Exercise aim:
Count the lines in the records below that contain the string "breathe", and give only that number.

Dataset items
- - - - -

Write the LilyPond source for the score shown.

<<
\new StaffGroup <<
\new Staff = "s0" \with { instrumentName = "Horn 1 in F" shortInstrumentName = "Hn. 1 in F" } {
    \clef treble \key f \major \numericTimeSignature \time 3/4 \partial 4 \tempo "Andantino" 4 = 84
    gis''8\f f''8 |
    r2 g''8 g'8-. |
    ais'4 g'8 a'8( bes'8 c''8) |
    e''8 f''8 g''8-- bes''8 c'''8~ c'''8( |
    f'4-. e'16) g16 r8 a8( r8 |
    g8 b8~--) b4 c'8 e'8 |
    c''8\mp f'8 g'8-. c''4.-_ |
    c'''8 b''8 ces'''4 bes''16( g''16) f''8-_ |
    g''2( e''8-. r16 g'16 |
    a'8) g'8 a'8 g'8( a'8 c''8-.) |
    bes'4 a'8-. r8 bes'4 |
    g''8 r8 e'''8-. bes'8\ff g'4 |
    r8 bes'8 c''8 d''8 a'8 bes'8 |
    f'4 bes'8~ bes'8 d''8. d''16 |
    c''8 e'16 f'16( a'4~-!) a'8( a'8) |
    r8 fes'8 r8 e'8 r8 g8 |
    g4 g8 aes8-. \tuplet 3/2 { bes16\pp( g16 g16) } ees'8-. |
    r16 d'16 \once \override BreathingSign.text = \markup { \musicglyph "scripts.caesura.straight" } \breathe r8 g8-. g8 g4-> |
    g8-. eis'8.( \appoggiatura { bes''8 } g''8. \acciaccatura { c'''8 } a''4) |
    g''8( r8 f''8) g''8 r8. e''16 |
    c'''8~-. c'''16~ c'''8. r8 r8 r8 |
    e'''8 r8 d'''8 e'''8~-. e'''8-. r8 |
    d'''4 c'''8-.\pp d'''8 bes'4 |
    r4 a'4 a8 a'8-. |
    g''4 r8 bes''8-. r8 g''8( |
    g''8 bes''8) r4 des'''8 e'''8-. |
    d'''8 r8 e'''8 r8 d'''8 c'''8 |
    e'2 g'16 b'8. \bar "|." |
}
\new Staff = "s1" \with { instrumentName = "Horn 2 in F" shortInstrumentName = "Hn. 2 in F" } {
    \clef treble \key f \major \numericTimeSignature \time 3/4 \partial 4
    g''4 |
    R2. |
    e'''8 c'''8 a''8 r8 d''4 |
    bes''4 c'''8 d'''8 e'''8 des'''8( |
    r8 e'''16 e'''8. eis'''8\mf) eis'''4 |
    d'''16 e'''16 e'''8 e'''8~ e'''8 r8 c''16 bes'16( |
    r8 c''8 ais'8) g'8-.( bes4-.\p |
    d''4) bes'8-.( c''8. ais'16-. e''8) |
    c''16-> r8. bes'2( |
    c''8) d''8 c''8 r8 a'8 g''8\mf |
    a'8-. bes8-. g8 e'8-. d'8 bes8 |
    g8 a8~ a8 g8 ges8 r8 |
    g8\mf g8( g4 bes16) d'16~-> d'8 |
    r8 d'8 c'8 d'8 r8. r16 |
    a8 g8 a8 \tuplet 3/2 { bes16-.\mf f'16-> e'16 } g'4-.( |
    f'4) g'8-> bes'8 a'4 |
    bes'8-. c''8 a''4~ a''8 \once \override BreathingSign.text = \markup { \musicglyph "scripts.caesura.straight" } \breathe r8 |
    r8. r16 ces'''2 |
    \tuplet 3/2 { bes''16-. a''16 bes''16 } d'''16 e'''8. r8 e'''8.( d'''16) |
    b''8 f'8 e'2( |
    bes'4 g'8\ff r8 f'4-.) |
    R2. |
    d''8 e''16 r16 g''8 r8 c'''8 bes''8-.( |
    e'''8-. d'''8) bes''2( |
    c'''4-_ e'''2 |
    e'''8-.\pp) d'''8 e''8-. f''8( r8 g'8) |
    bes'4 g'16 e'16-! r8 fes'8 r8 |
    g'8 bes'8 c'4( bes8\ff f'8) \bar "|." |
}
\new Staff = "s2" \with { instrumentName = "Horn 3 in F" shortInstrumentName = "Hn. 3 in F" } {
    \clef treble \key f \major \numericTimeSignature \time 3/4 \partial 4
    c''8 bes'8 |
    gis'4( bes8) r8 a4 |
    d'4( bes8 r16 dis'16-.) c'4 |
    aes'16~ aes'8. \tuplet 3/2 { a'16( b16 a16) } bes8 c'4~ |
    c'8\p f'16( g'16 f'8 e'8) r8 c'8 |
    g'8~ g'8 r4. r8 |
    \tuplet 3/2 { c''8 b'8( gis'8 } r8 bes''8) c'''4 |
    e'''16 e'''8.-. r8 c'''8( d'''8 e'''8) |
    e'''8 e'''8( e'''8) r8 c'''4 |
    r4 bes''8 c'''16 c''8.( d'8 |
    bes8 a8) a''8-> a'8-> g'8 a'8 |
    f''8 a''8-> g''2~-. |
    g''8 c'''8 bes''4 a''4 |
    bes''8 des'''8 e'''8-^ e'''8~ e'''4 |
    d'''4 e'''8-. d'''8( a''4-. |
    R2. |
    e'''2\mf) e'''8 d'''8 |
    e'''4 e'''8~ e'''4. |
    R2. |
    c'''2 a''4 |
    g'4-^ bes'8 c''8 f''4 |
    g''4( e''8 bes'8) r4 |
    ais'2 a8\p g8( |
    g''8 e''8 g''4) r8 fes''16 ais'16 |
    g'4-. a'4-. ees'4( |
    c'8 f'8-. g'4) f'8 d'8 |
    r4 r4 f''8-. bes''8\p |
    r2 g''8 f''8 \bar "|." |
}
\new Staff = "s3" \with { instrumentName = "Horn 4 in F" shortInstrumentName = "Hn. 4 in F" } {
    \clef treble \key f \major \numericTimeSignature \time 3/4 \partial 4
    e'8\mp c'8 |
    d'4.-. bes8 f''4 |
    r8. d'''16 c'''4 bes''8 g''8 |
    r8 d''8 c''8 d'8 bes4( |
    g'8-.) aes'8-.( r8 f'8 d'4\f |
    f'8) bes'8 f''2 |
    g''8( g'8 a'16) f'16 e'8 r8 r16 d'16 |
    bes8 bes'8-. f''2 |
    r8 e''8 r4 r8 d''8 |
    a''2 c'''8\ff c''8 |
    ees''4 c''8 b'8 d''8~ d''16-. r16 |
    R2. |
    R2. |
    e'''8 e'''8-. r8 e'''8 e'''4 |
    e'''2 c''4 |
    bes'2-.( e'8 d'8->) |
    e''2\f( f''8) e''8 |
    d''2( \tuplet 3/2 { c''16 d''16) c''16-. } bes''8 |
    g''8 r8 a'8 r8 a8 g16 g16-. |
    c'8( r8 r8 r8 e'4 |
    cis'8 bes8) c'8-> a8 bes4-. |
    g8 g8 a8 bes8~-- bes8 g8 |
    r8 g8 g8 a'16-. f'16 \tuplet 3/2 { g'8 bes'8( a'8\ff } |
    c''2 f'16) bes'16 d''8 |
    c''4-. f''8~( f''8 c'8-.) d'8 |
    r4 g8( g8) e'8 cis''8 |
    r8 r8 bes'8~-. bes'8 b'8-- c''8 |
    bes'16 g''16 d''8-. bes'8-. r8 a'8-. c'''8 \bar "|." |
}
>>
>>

- - - - -

The reply:
2